§ **What to do**
From the first line down to the one containing "PEAR (no. 3 from left)", reproduce the entries below exactly and leave out the pictures.

━━━━━━━━━━

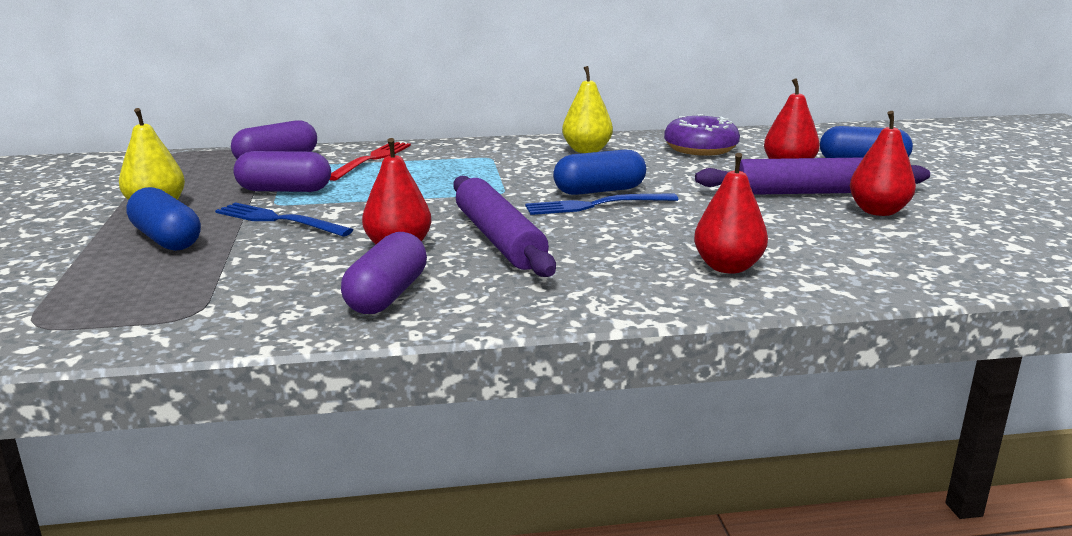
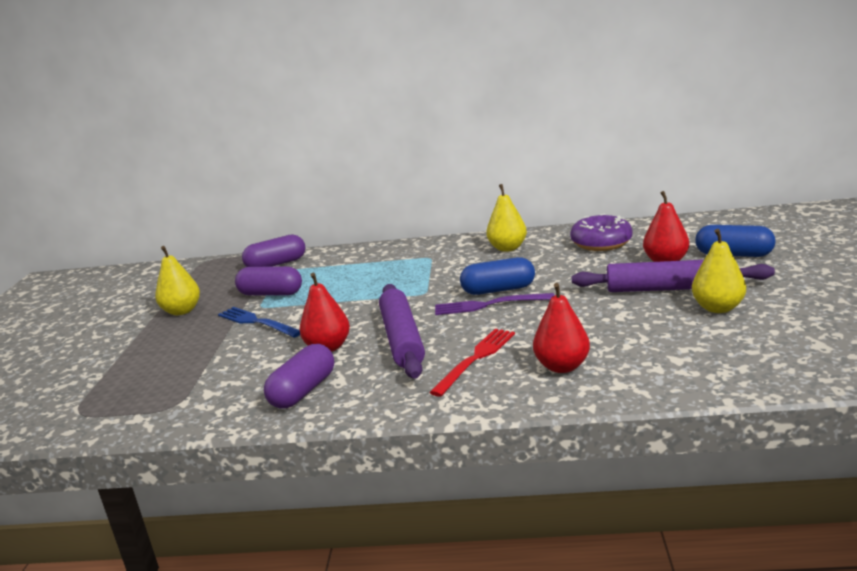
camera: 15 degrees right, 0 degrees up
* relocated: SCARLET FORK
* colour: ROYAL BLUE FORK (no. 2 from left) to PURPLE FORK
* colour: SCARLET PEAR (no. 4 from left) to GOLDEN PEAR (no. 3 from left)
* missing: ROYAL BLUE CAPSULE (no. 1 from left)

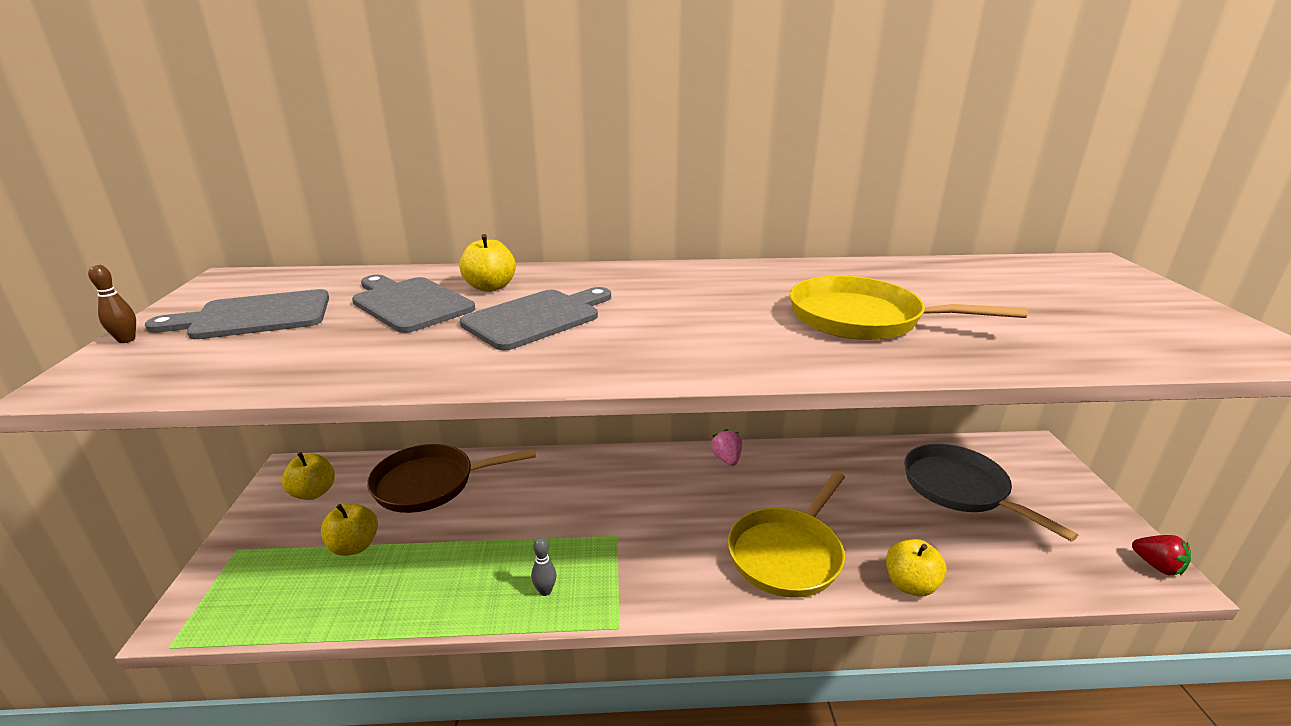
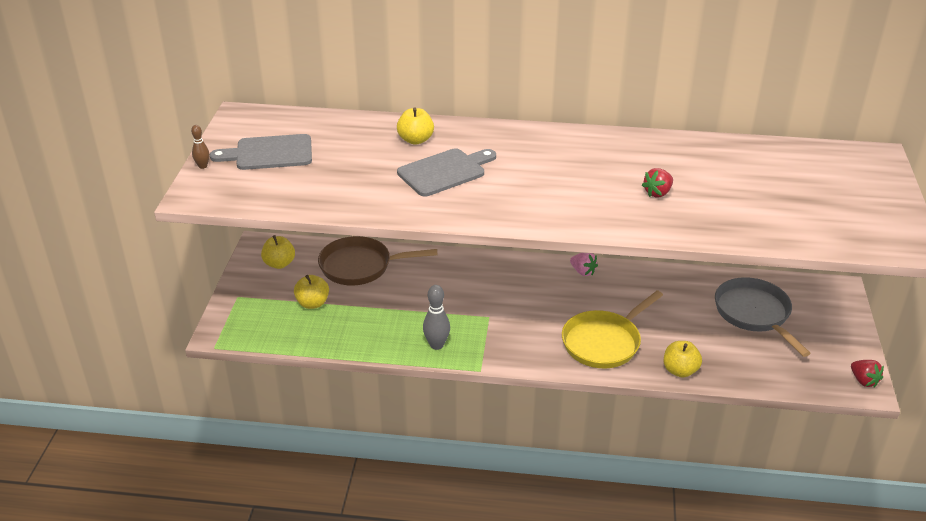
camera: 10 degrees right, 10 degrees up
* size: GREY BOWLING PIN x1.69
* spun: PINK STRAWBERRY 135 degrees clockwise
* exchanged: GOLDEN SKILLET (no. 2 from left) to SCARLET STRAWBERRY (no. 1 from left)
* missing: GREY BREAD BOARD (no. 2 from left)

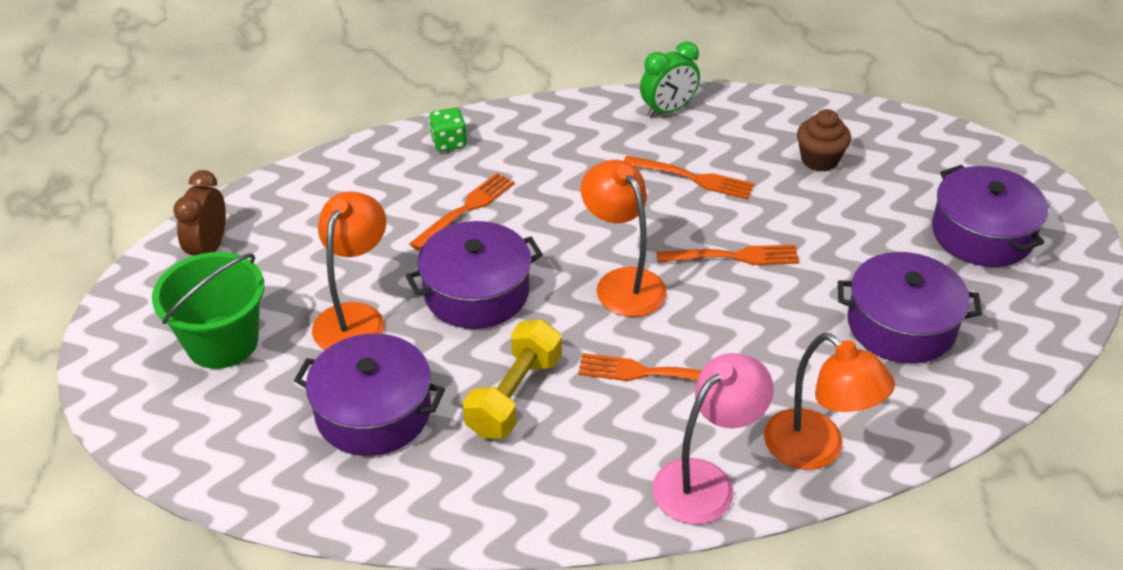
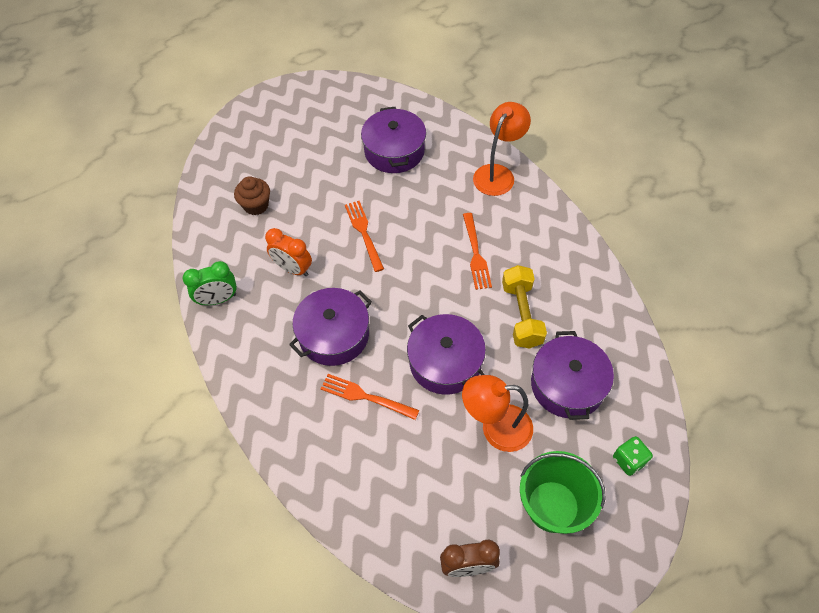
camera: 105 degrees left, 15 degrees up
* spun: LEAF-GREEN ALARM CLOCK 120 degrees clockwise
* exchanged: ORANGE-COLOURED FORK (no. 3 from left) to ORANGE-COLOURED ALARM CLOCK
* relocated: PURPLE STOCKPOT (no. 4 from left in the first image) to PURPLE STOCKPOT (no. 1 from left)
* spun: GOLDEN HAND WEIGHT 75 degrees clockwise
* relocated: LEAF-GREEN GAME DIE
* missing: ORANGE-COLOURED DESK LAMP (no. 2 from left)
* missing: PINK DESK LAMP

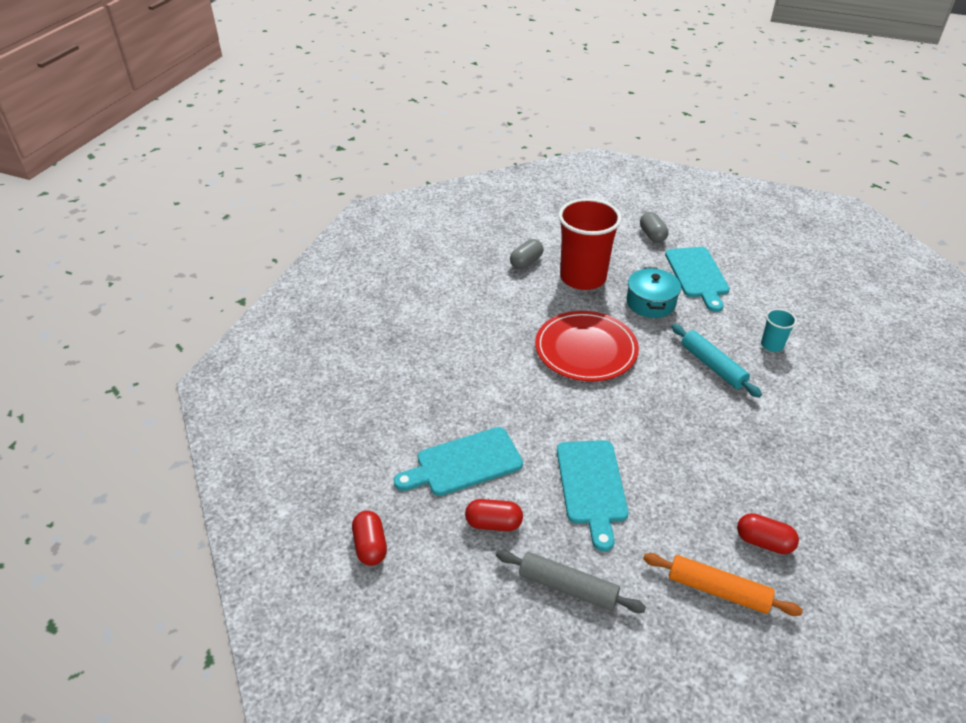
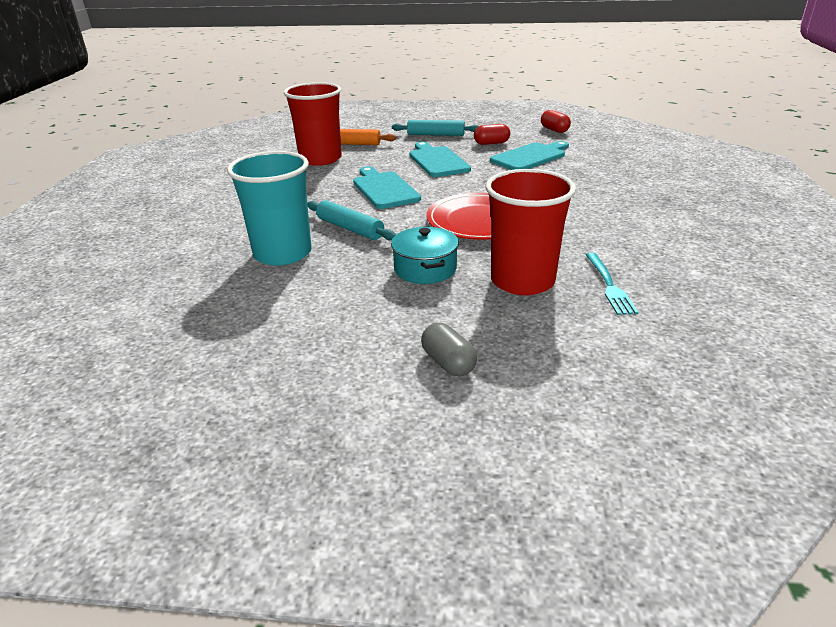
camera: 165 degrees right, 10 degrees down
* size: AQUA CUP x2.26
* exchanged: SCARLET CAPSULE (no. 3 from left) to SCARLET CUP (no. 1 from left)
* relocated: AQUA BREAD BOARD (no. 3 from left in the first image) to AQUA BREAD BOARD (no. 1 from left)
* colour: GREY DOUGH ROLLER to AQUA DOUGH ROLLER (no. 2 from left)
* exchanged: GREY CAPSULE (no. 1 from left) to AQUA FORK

━━━━━━━━━━

§ **Answer section**
camera: 15 degrees right, 0 degrees up
* relocated: SCARLET FORK
* colour: ROYAL BLUE FORK (no. 2 from left) to PURPLE FORK
* colour: SCARLET PEAR (no. 4 from left) to GOLDEN PEAR (no. 3 from left)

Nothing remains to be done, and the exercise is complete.